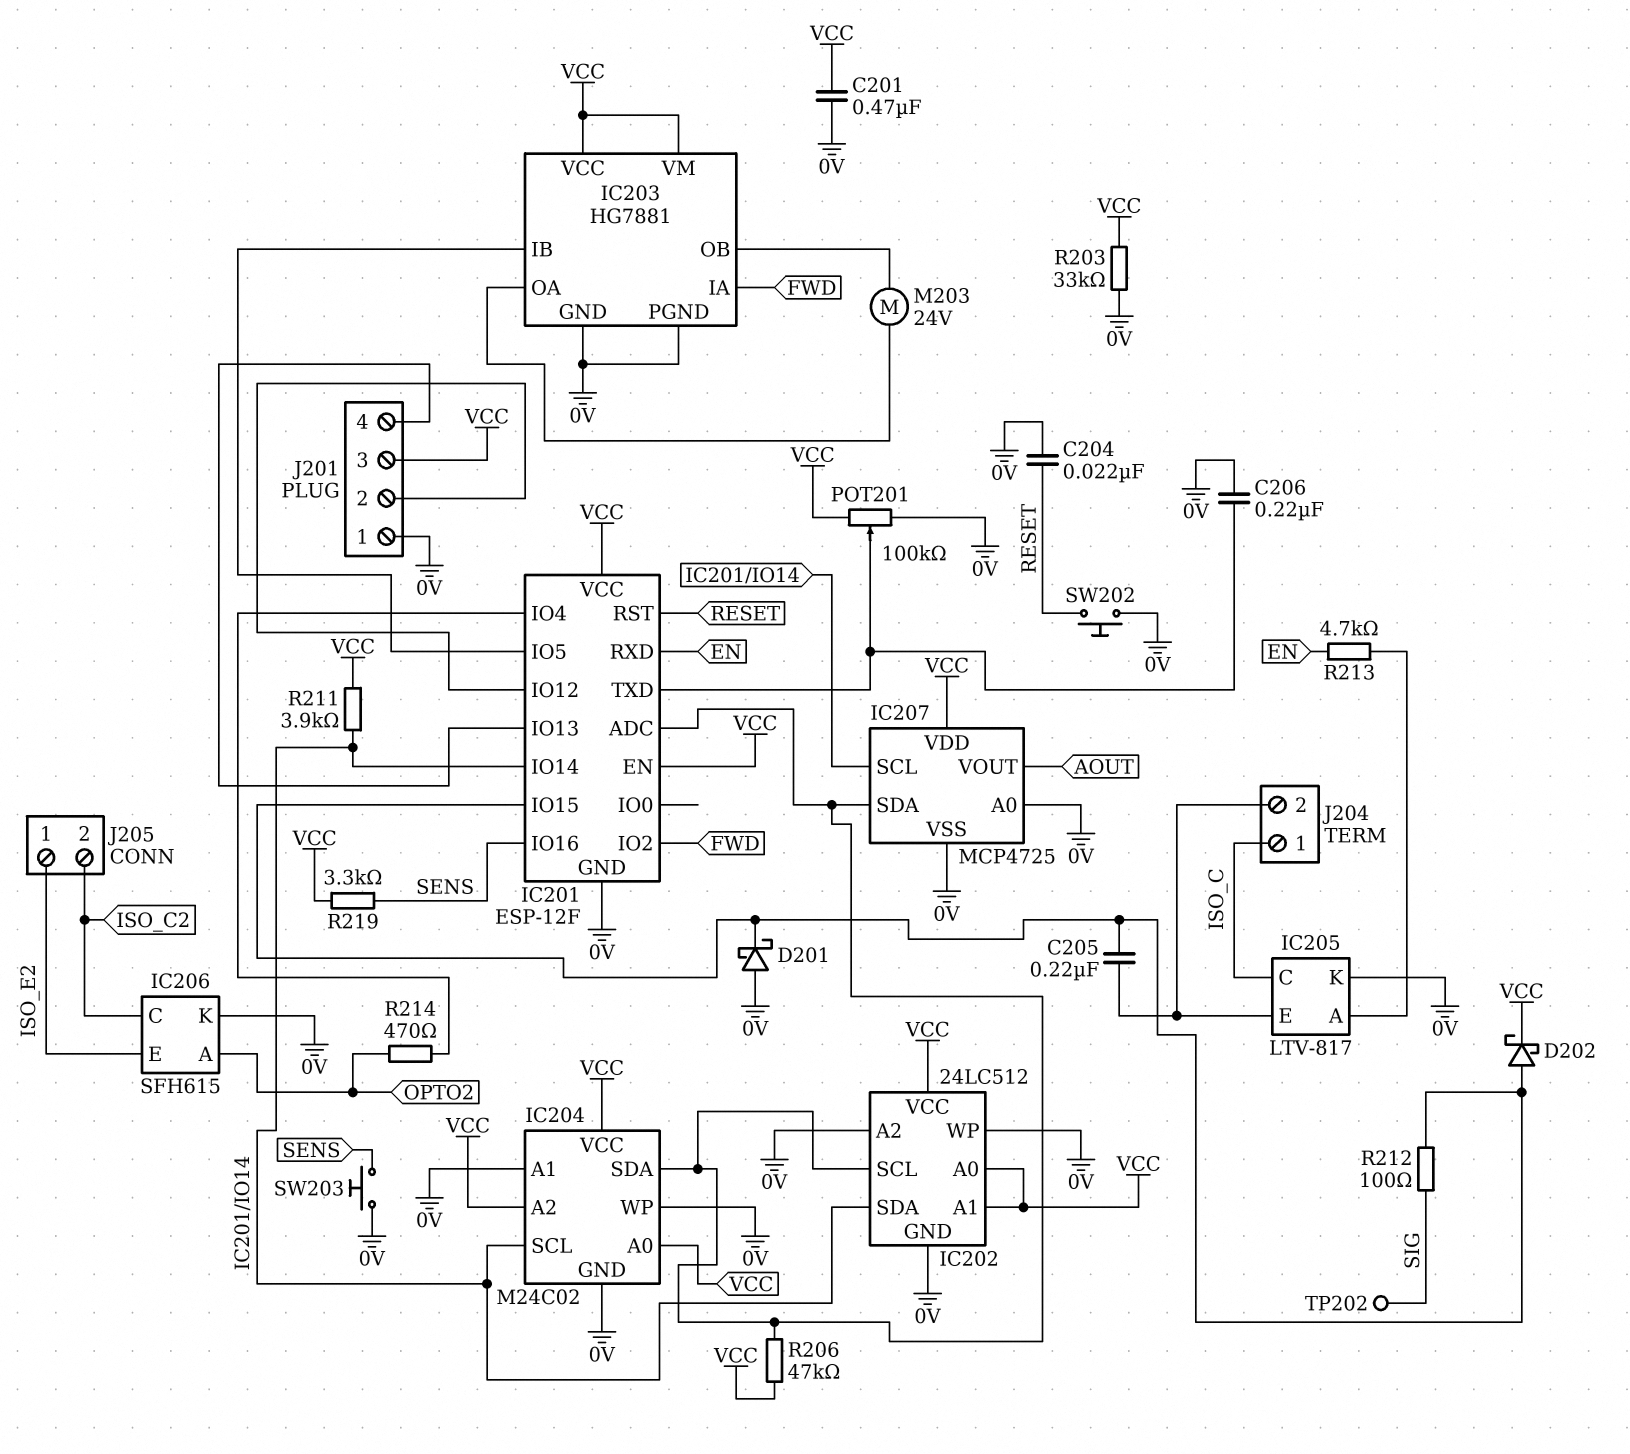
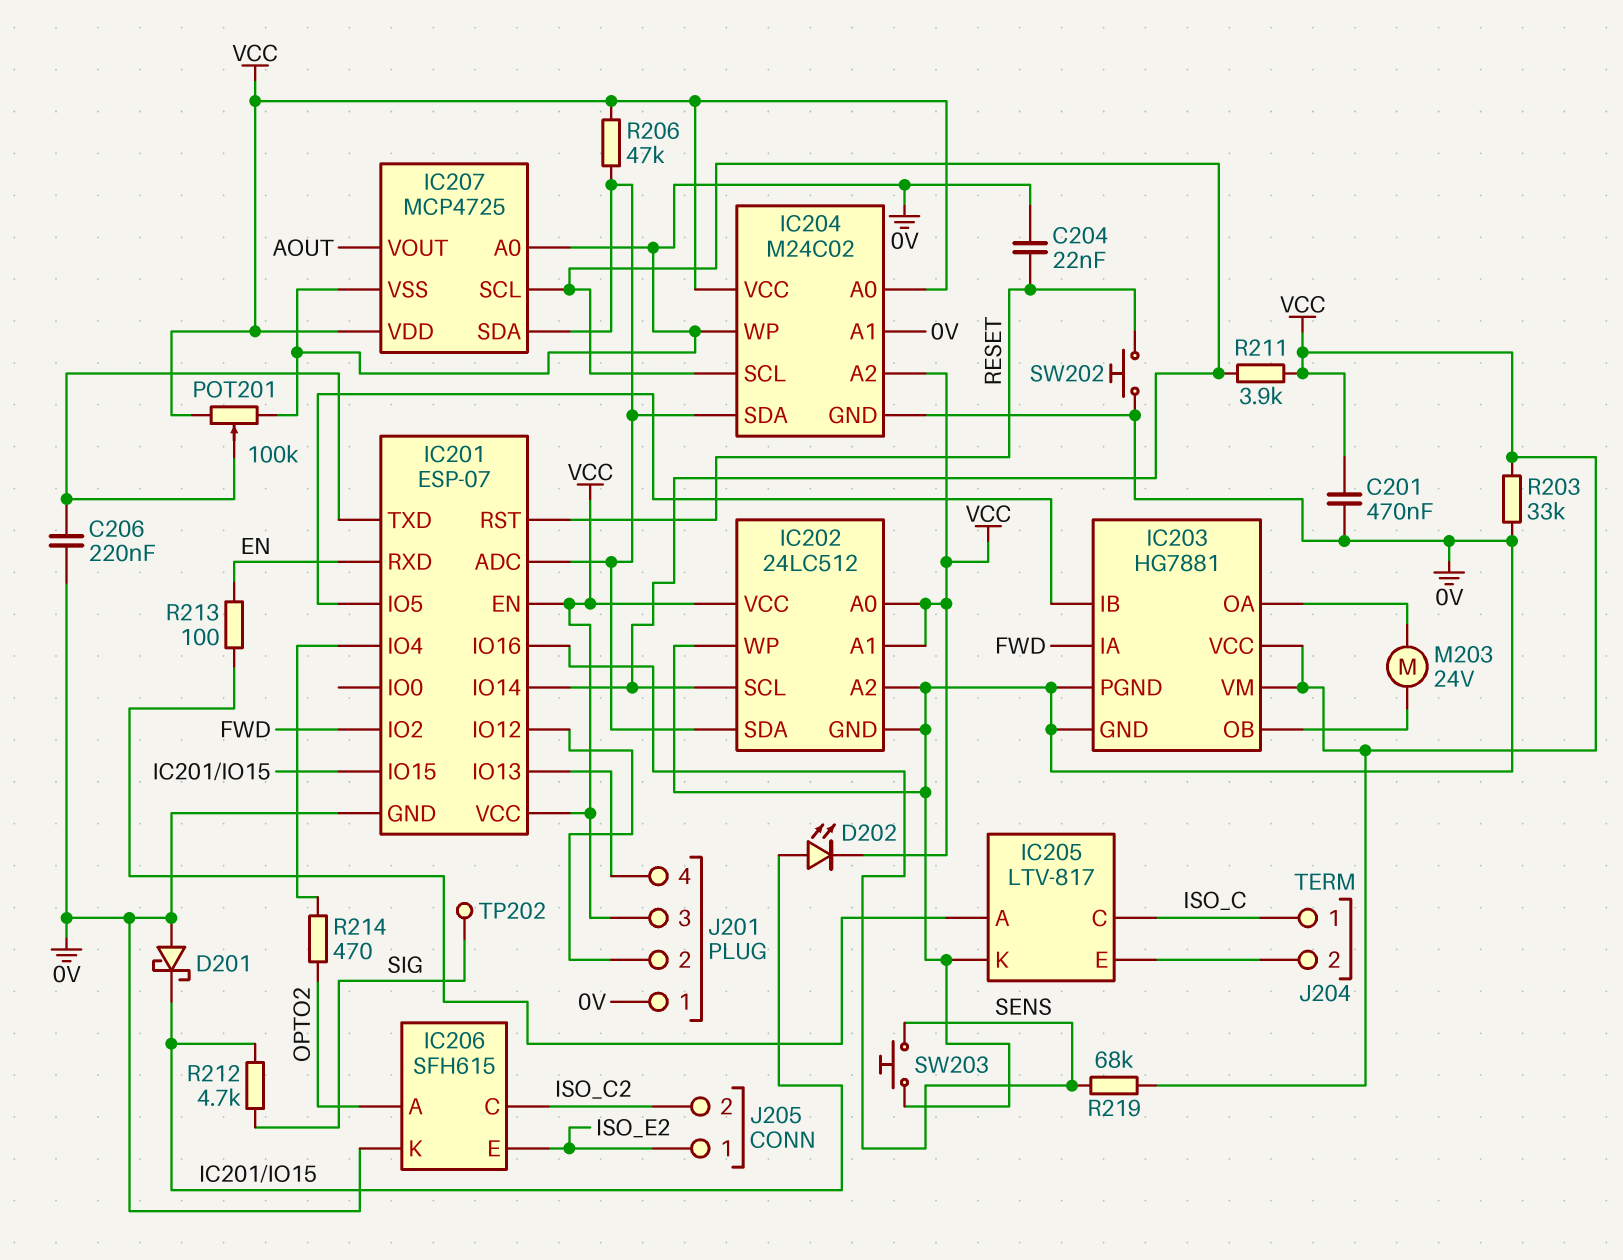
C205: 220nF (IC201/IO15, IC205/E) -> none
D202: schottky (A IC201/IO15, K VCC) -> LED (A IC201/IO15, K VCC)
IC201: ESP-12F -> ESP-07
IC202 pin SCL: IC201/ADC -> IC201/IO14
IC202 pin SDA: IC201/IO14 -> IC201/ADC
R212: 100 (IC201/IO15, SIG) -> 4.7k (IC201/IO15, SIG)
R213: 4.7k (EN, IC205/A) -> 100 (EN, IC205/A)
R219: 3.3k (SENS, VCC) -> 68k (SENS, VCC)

==

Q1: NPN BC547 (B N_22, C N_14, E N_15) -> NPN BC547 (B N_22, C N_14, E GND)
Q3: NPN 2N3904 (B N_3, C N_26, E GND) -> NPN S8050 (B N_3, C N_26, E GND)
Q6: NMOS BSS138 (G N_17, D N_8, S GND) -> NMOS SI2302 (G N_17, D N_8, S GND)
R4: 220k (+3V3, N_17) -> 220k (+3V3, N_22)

__Work required__
Once the line with "R212: 100 (IC201/IO15, SIG)" is found in the records above, print exactly that line and every line after it through the line with "R219: 3.3k (SENS, VCC) -> 68k (SENS, VCC)".

__Answer__
R212: 100 (IC201/IO15, SIG) -> 4.7k (IC201/IO15, SIG)
R213: 4.7k (EN, IC205/A) -> 100 (EN, IC205/A)
R219: 3.3k (SENS, VCC) -> 68k (SENS, VCC)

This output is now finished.